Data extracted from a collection
-=-=-=-=-

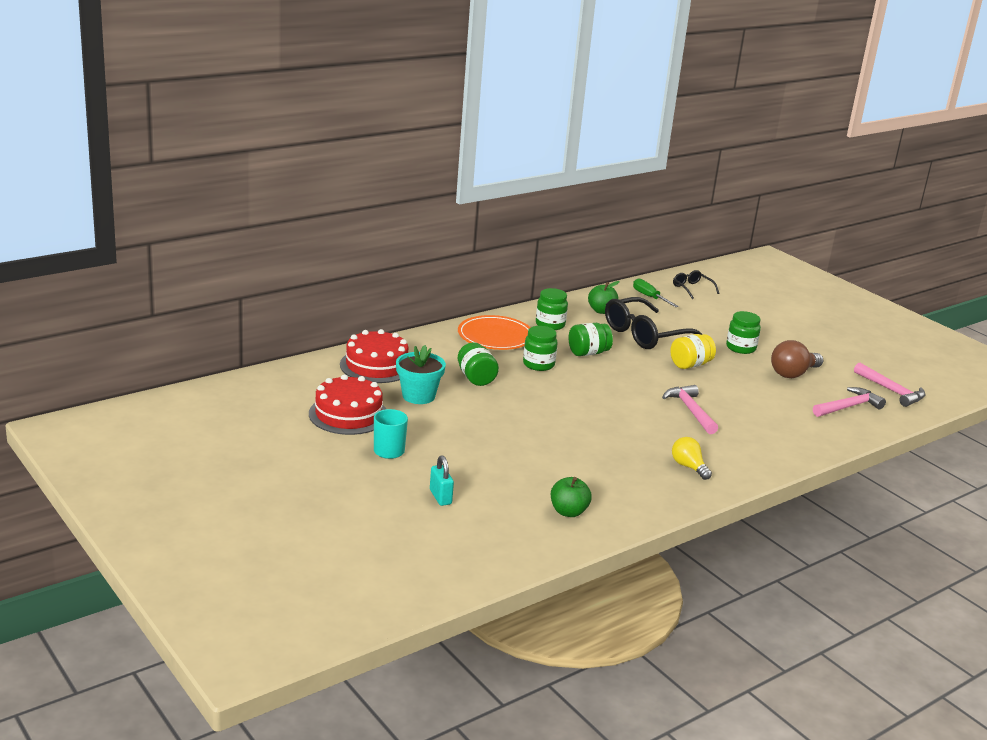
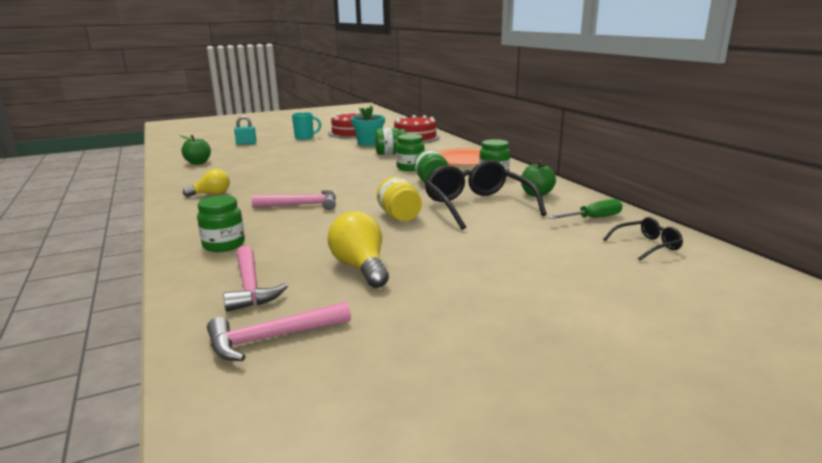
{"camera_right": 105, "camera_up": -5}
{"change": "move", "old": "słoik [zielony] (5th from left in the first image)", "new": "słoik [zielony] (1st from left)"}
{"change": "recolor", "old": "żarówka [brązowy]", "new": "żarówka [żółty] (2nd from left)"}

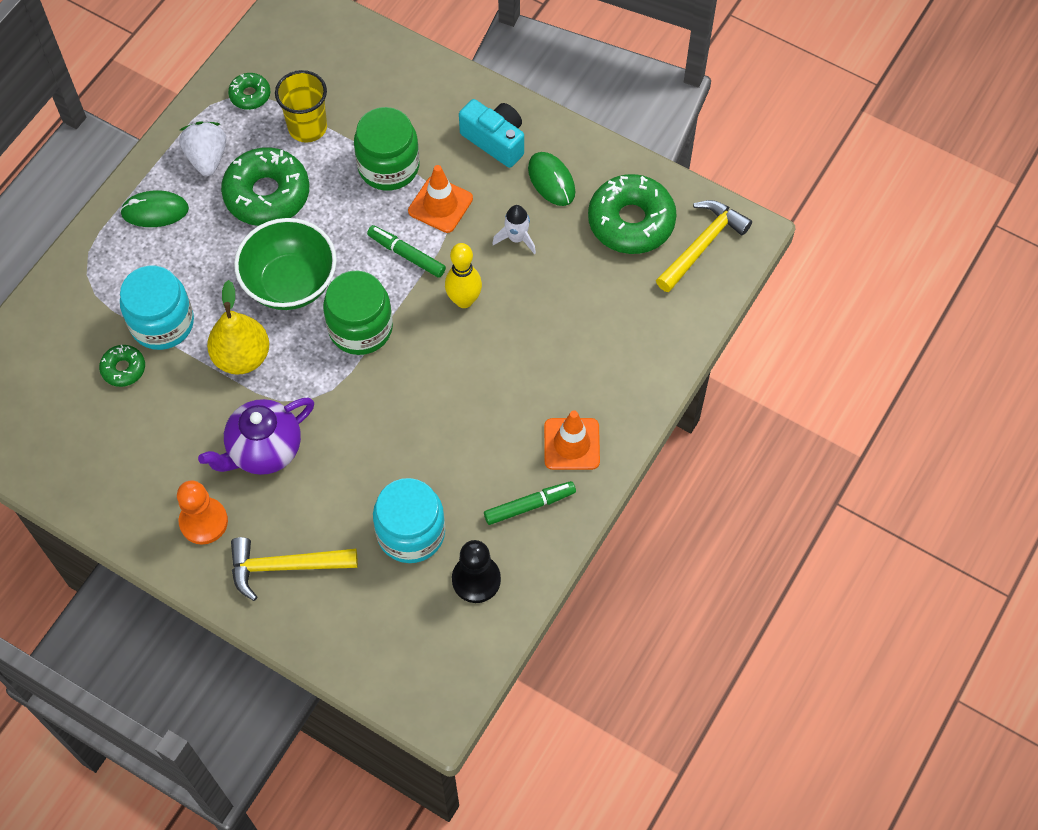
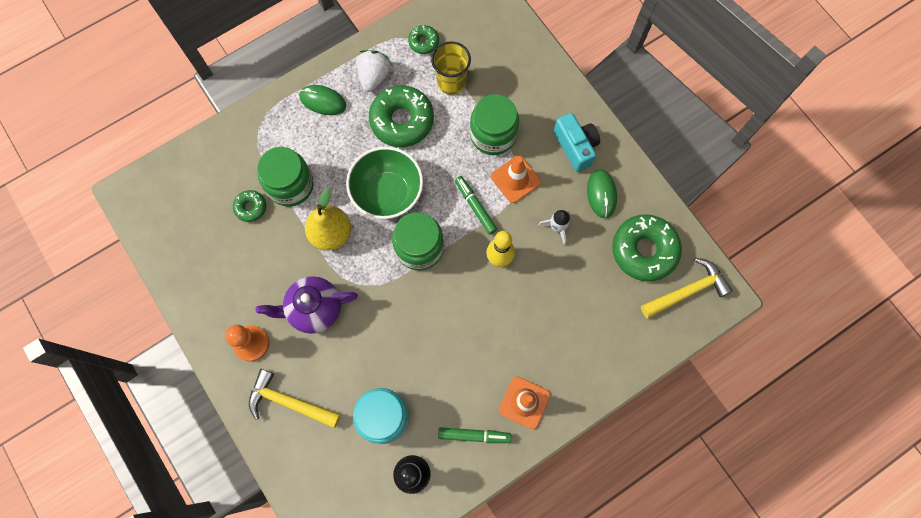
{"camera_right": 25, "camera_up": 10}
{"change": "recolor", "old": "słoik [turkusowy] (1st from left)", "new": "słoik [zielony] (1st from left)"}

-=-=-=-=-

**What needs to be done**:
Restate, exactly as they appear, the line with "[żółty] (2nd from" and all the lines after it up to the end of the data above; images do not belong in the copy.

**Result for this exercise**:
{"change": "recolor", "old": "żarówka [brązowy]", "new": "żarówka [żółty] (2nd from left)"}

{"camera_right": 25, "camera_up": 10}
{"change": "recolor", "old": "słoik [turkusowy] (1st from left)", "new": "słoik [zielony] (1st from left)"}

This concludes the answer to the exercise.